Among the lines of the records, please find those that contain the word "AGND" and copy them.

(DATASET RECORDS begins)

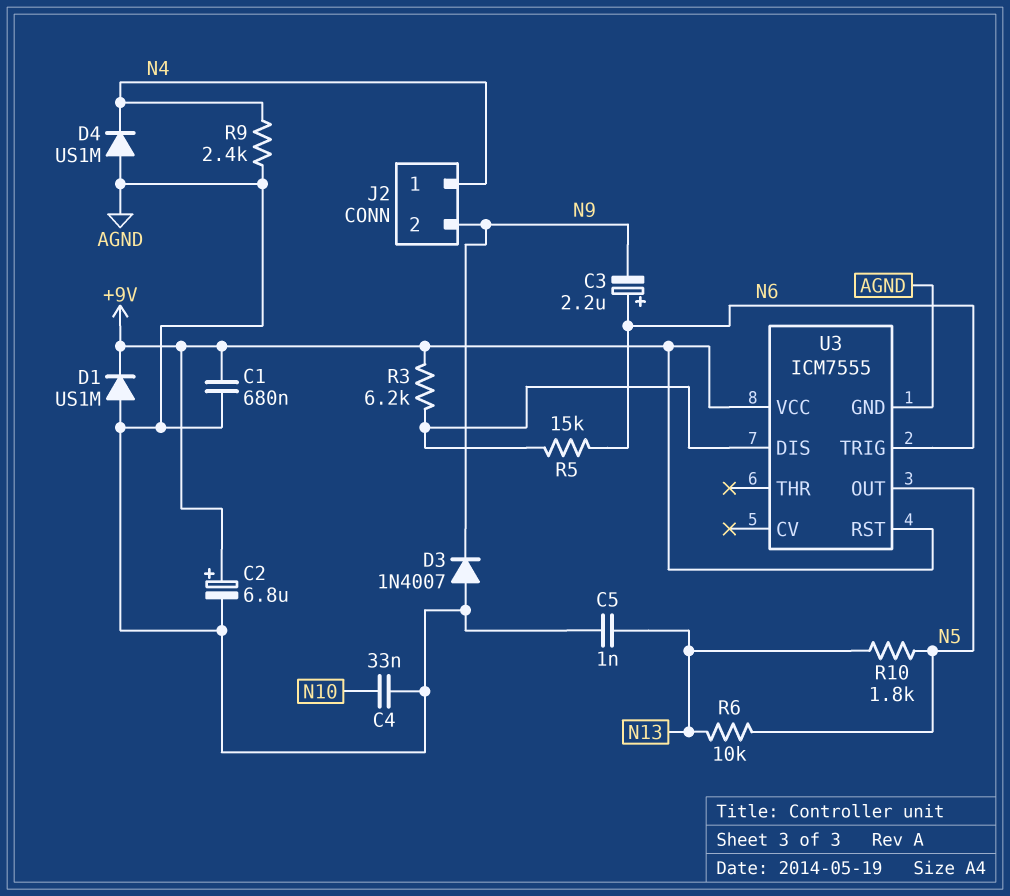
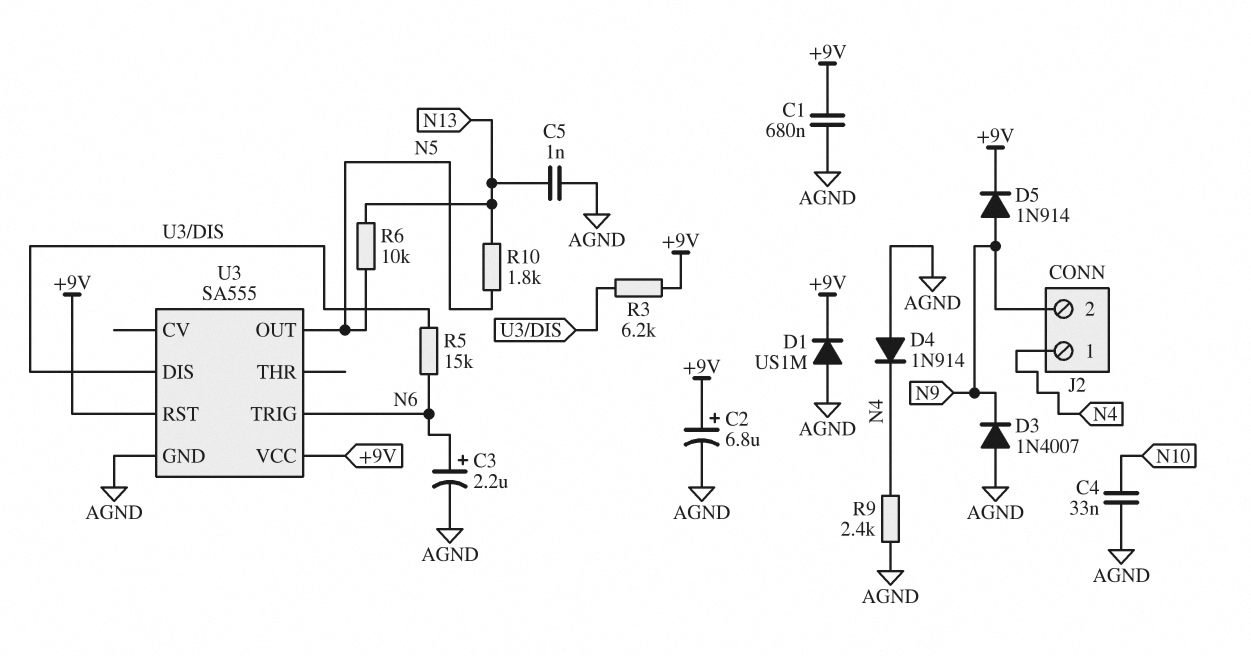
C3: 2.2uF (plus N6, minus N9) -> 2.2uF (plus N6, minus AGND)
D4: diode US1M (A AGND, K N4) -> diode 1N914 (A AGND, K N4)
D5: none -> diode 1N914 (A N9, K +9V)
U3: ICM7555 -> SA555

(DATASET RECORDS ends)
(DATASET RECORDS begins)

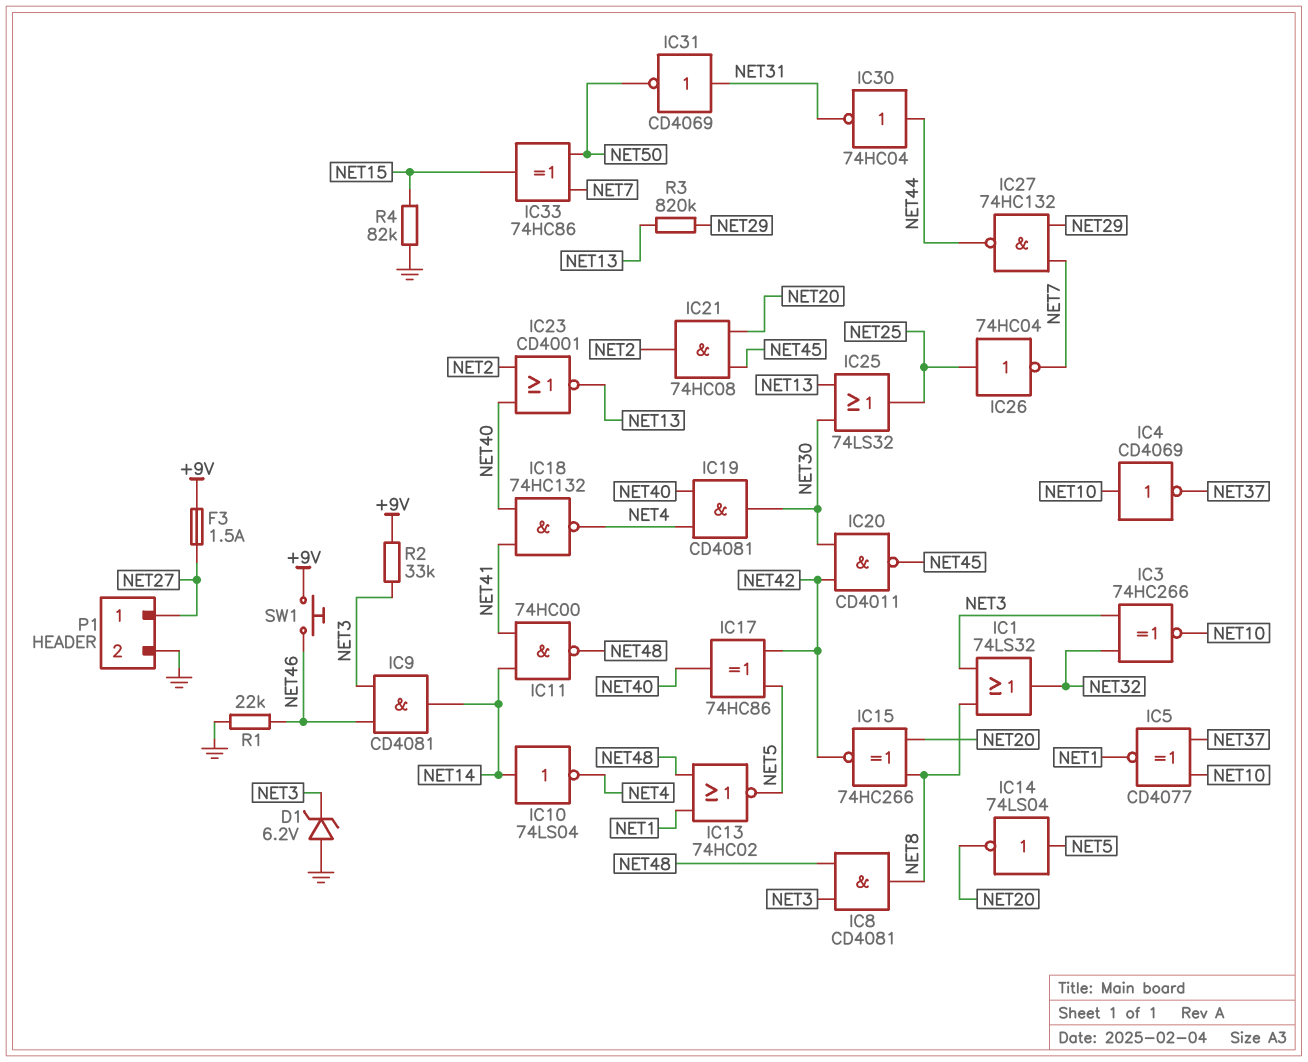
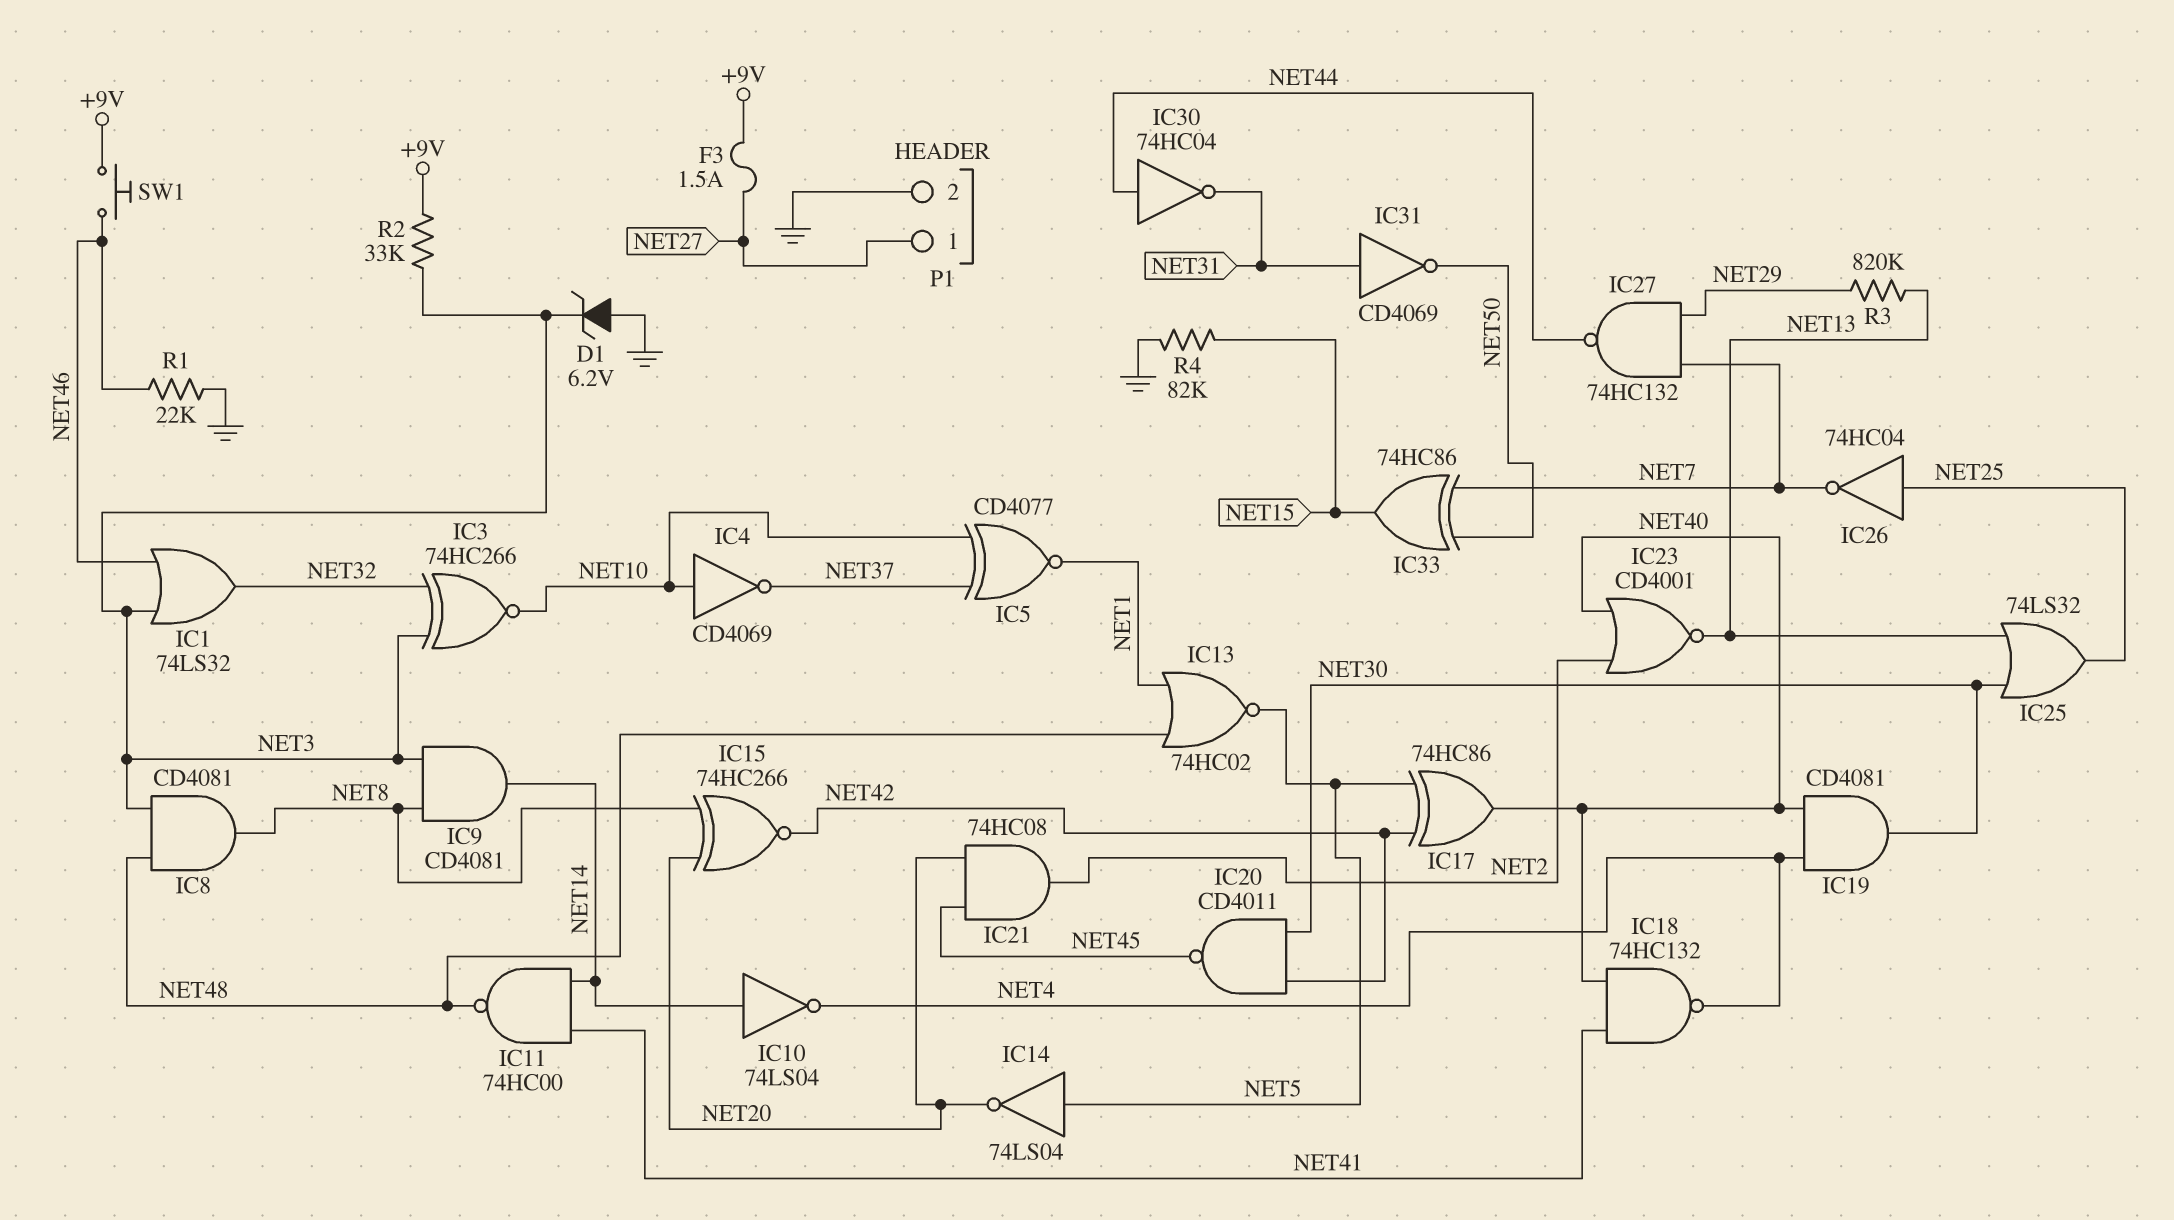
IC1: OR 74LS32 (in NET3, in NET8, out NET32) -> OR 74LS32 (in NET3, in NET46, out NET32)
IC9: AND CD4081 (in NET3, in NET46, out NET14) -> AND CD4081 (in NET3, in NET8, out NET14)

(DATASET RECORDS ends)

EXERCISE RESPONSE:
C3: 2.2uF (plus N6, minus N9) -> 2.2uF (plus N6, minus AGND)
D4: diode US1M (A AGND, K N4) -> diode 1N914 (A AGND, K N4)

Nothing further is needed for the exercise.